◆ **Required work**
Each line of the data that includes "none" must be copied.

◆ **Exercise inputs**
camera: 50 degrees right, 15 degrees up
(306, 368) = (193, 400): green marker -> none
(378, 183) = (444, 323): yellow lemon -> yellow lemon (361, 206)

...

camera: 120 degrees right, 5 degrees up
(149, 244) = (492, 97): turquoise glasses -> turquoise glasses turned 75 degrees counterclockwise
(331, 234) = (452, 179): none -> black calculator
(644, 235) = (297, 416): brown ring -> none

◆ **Problem solution**
(306, 368) = (193, 400): green marker -> none
(331, 234) = (452, 179): none -> black calculator
(644, 235) = (297, 416): brown ring -> none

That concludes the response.